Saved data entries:
>>>
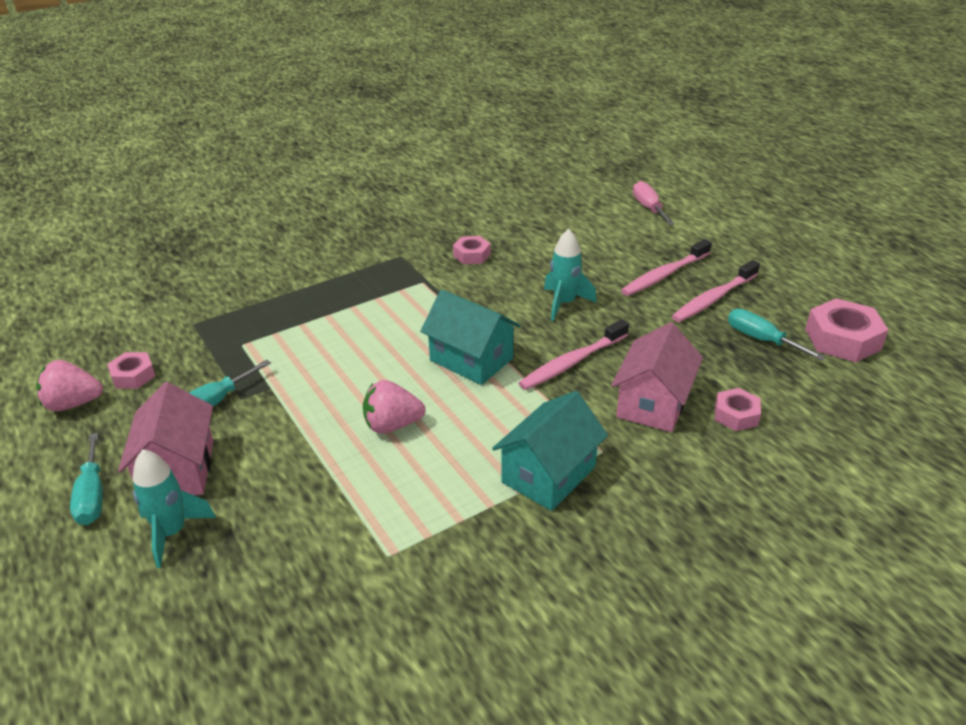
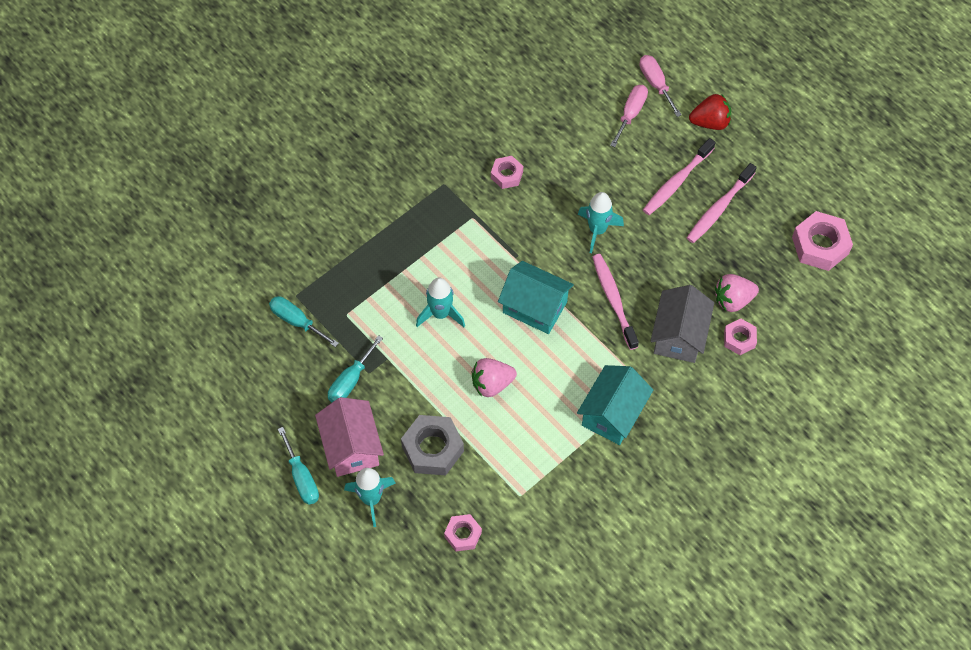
camera: 10 degrees left, 25 degrees up
(73, 404) = (242, 396): pink strawberry -> pink strawberry (733, 300)
(133, 376) = (274, 361): pink nut -> pink nut (463, 534)
(285, 484) = (432, 449): none -> grey nut
(353, 354) = (440, 314): none -> turquoise rocket
(572, 362) = (613, 300): pink toothbrush -> pink toothbrush turned 120 degrees clockwise
(618, 225) = (631, 114): none -> pink screwdriver
(653, 403) = (679, 335): pink house -> grey house
(706, 237) = (710, 122): none -> red strawberry
(761, 340) = (758, 254): turquoise screwdriver -> turquoise screwdriver (297, 321)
<<<
Produce a verbatim copy of every entry, excluding pictures.

_Output of the exercise_
camera: 10 degrees left, 25 degrees up
(73, 404) = (242, 396): pink strawberry -> pink strawberry (733, 300)
(133, 376) = (274, 361): pink nut -> pink nut (463, 534)
(285, 484) = (432, 449): none -> grey nut
(353, 354) = (440, 314): none -> turquoise rocket
(572, 362) = (613, 300): pink toothbrush -> pink toothbrush turned 120 degrees clockwise
(618, 225) = (631, 114): none -> pink screwdriver
(653, 403) = (679, 335): pink house -> grey house
(706, 237) = (710, 122): none -> red strawberry
(761, 340) = (758, 254): turquoise screwdriver -> turquoise screwdriver (297, 321)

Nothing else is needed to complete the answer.